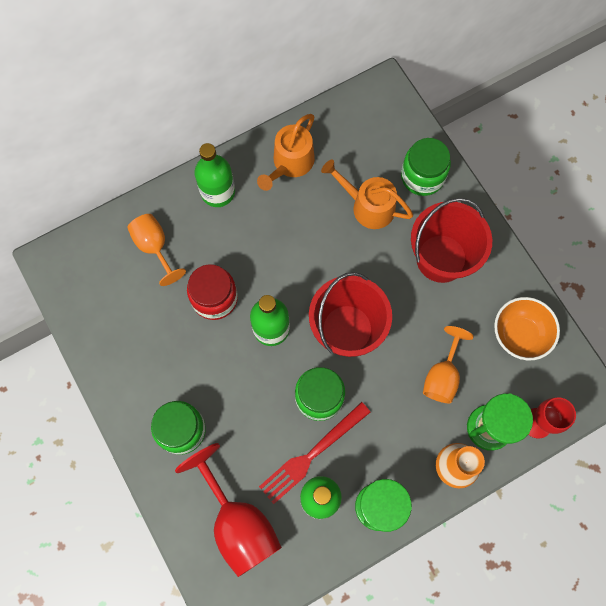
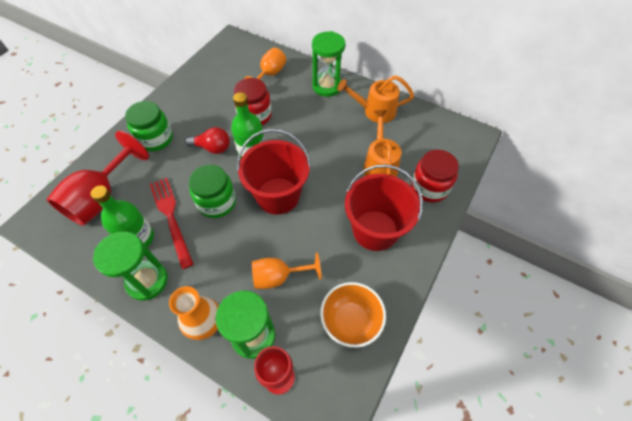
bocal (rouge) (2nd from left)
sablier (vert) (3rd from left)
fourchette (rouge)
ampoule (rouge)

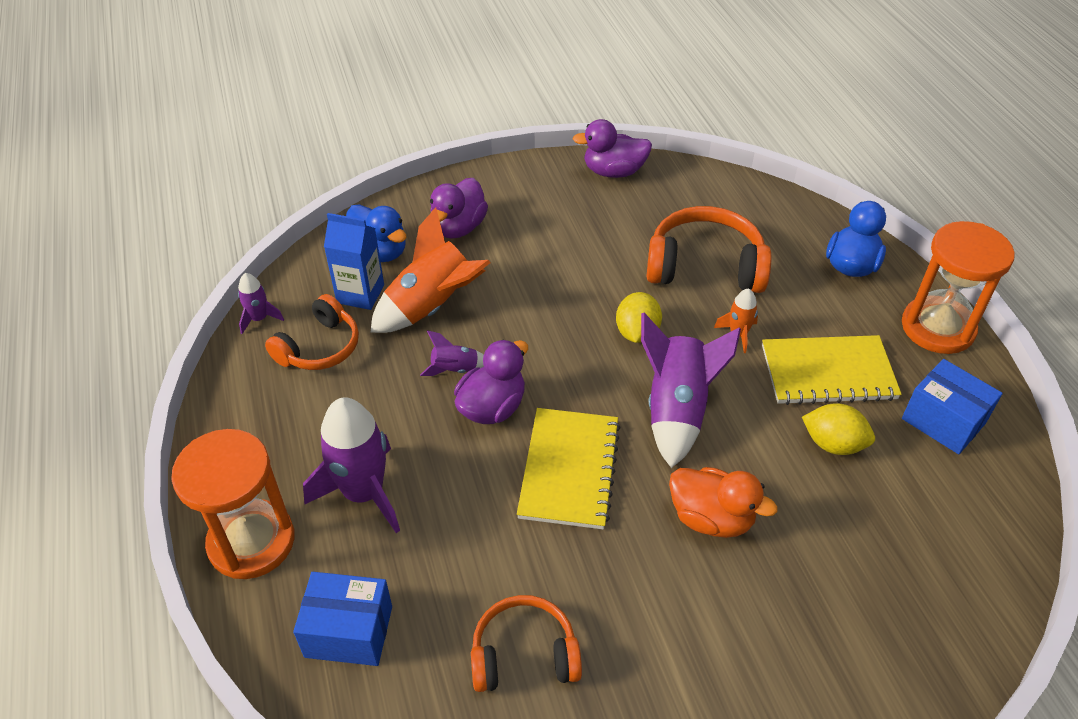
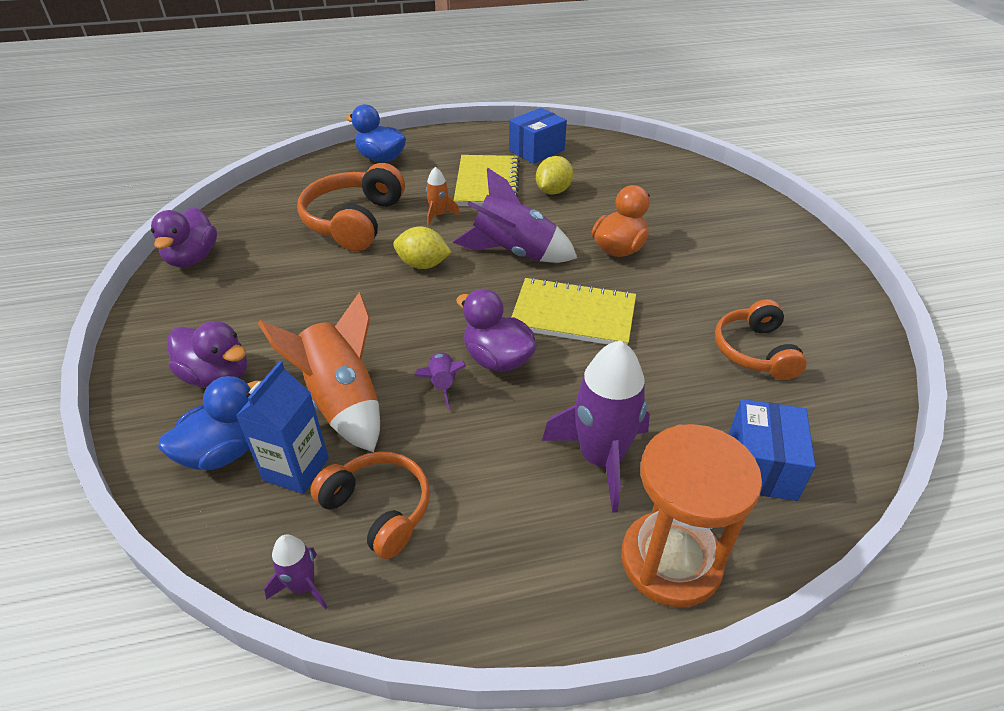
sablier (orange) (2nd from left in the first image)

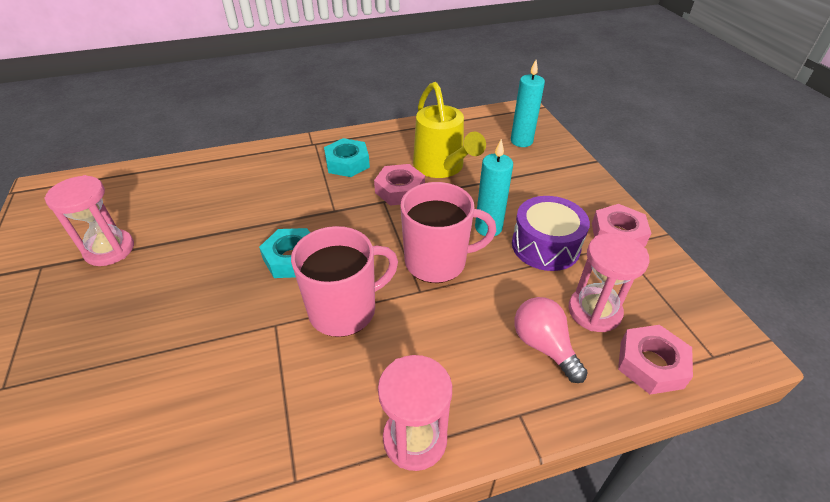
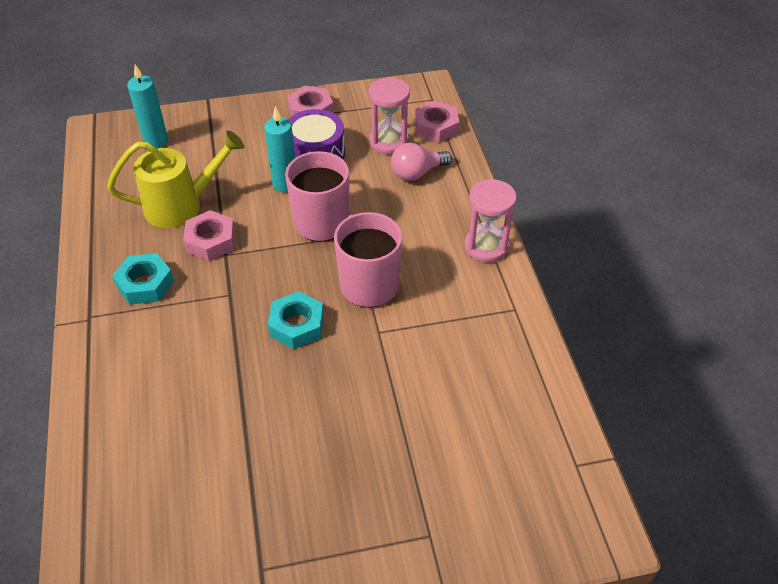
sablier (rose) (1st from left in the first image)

--

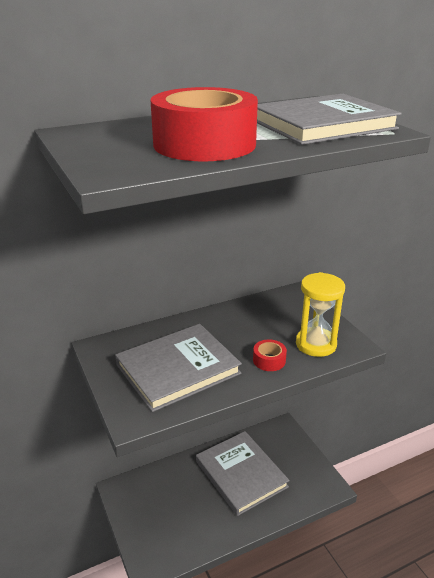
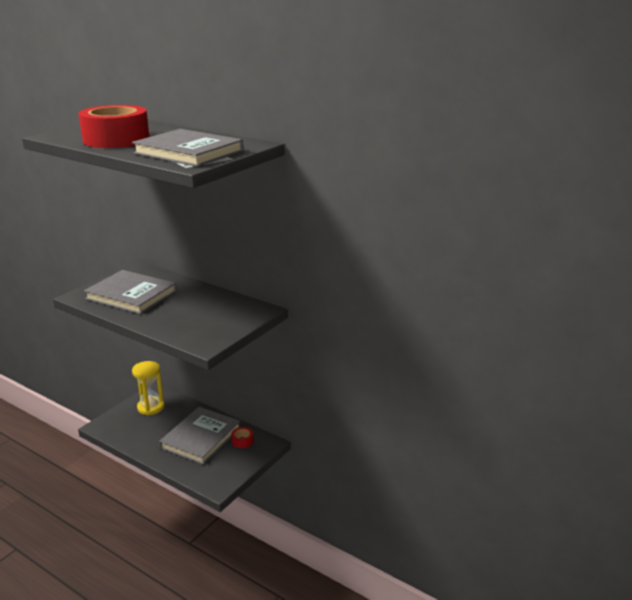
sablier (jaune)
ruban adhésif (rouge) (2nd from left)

* * *

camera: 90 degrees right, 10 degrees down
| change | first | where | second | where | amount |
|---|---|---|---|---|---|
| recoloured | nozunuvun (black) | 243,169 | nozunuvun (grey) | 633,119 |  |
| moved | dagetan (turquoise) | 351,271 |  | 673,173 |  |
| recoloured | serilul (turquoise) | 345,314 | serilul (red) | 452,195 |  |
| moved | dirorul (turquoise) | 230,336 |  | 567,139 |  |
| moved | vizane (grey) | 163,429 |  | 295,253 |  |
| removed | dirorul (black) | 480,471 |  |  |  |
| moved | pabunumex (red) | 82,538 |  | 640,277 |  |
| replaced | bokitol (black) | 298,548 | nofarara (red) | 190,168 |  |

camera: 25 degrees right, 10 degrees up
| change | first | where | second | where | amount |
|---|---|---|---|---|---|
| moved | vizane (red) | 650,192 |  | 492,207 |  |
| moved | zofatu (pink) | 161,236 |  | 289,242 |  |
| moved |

PROBLEM STATEMENT: Answer with a number only: how many lines above have the word "dirorul"?

YOUR SOLUTION: 2